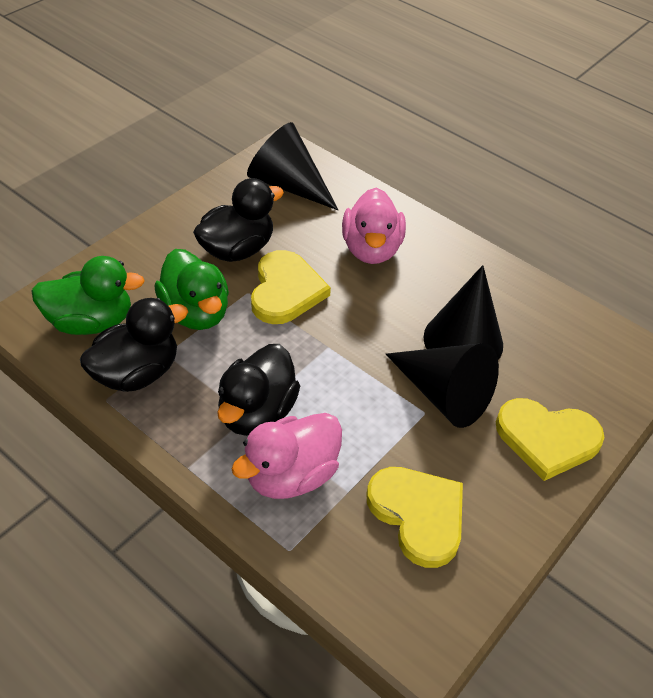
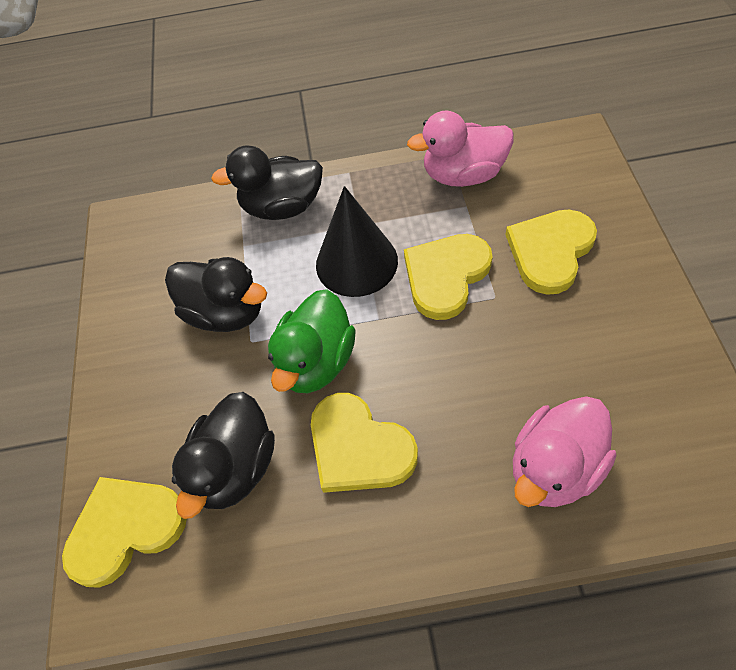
black cone: [247,122,338,210] [386,343,499,428] [423,265,503,360] = 3 -> [316,186,398,297] = 1
green duck: [31,256,145,335] [154,249,229,330] = 2 -> [268,289,356,393] = 1
yellow heart: [251,250,331,324] [367,467,463,568] [496,398,604,481] = 3 -> [62,477,187,588] [311,393,418,493] [404,234,492,320] [506,210,597,295] = 4

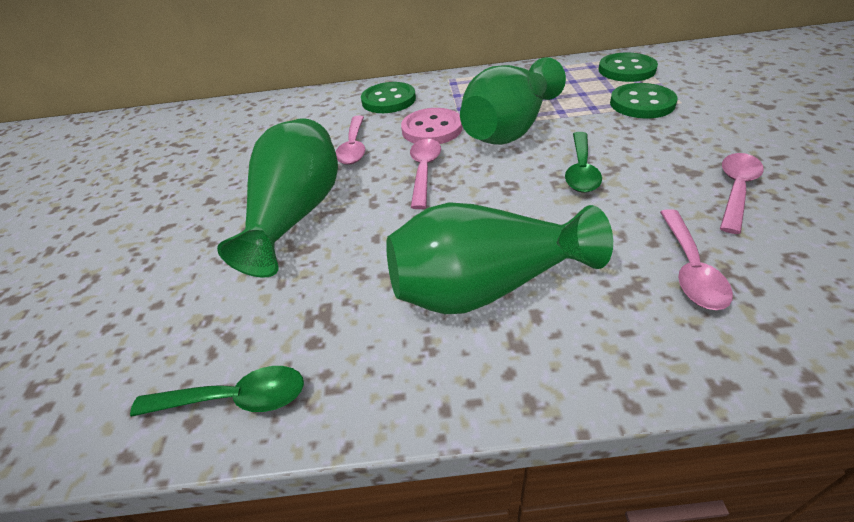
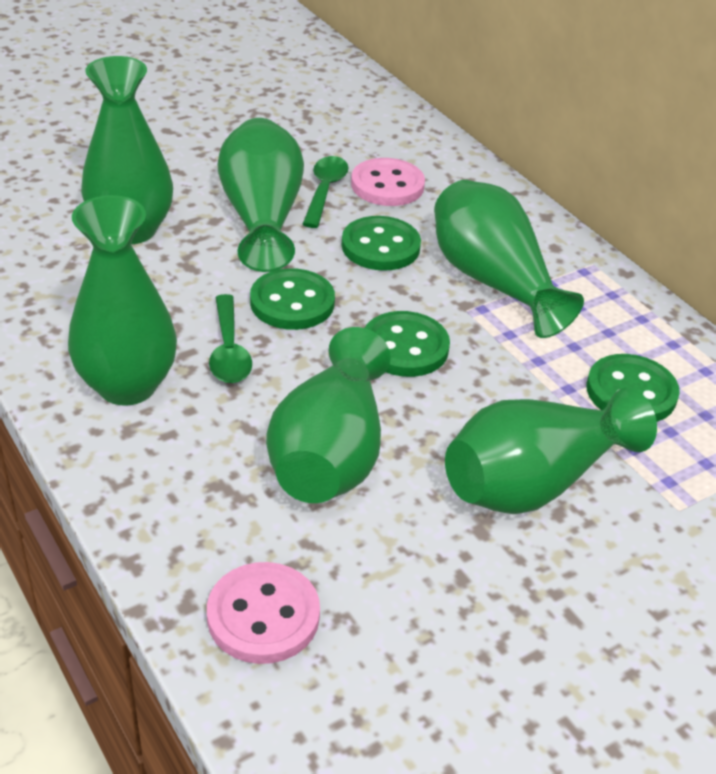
green button: [361,82,416,113] [599,53,658,82] [610,83,678,118] = 3 -> [250,268,335,330] [342,216,421,271] [365,311,450,377] [586,354,680,422] = 4
green vase: [217,118,338,278] [386,202,613,314] [460,57,566,145] = 3 -> [68,195,177,406] [81,56,173,244] [218,118,304,272] [266,327,391,503] [434,180,584,338] [445,388,657,514] = 6
pink button: [401,108,463,144] = 1 -> [207,562,320,664] [351,158,425,206] = 2
pink spoon: [336,115,365,165] [410,139,441,209] [660,209,733,310] [720,153,764,234] = 4 -> none = 0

■ PROBLEM TO SOLVE ■
Reproduce the opening lines of the material above exactly, ending with the line that contains "yellow heart: [251,250,331,324]". Omit every picture.

■ RESULT ■
black cone: [247,122,338,210] [386,343,499,428] [423,265,503,360] = 3 -> [316,186,398,297] = 1
green duck: [31,256,145,335] [154,249,229,330] = 2 -> [268,289,356,393] = 1
yellow heart: [251,250,331,324] [367,467,463,568] [496,398,604,481] = 3 -> [62,477,187,588] [311,393,418,493] [404,234,492,320] [506,210,597,295] = 4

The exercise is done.